Exercise requirements ▸
The result should be every line that contains the word "orange", taken from the material.

--------------------------------------------------

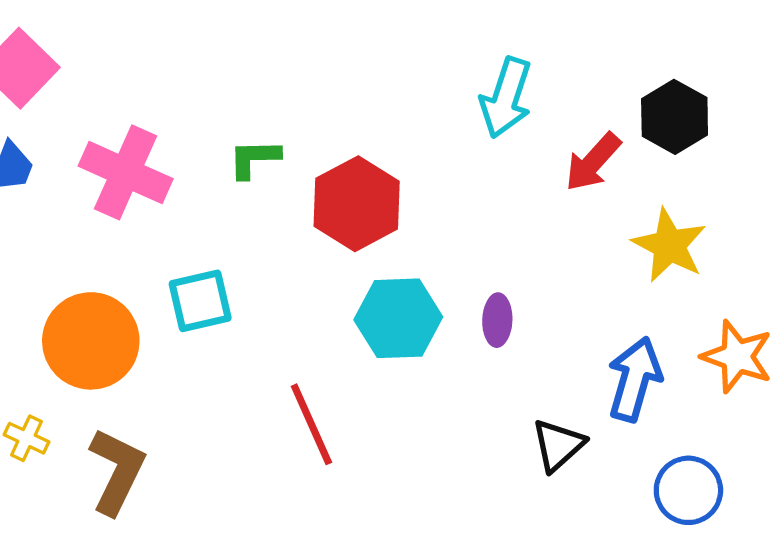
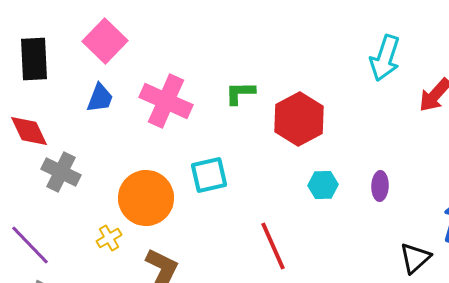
cyan hexagon: (398, 318) -> (323, 185), size x0.6
yellow cross: (27, 438) -> (109, 238), moved, turned 35

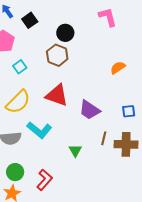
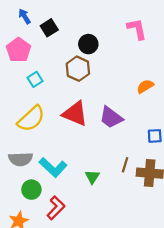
purple trapezoid: (90, 110) -> (111, 117), moved
cyan L-shape: (39, 130) -> (53, 167), moved
green circle: (15, 172) -> (31, 190), moved

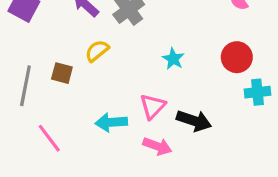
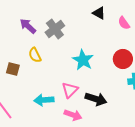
yellow semicircle: (97, 51) -> (35, 55), turned -77
cyan star: (173, 59) -> (83, 60), size x1.5

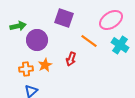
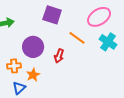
purple circle: (37, 40) -> (33, 47), moved
orange star: (45, 65) -> (33, 75), moved

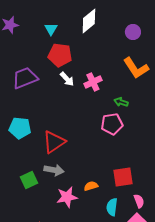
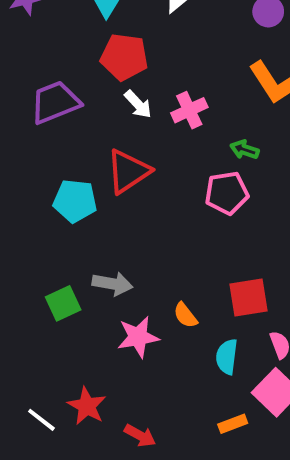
cyan pentagon: (20, 128) -> (75, 201), moved
red triangle: (54, 142) -> (128, 171), moved
orange semicircle: (91, 186) -> (185, 315), turned -112

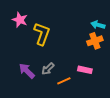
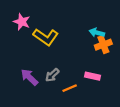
cyan arrow: (98, 25) -> (97, 33), moved
yellow L-shape: (42, 34) -> (46, 37), turned 105

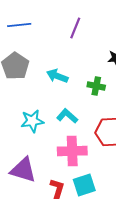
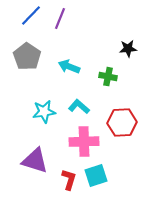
blue line: (19, 25) -> (31, 16), turned -40
purple line: (75, 28) -> (60, 19), moved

--------------------------------------------------

Reply ▸
orange star: (45, 65) -> (33, 75), moved
orange semicircle: (91, 186) -> (185, 315), turned -112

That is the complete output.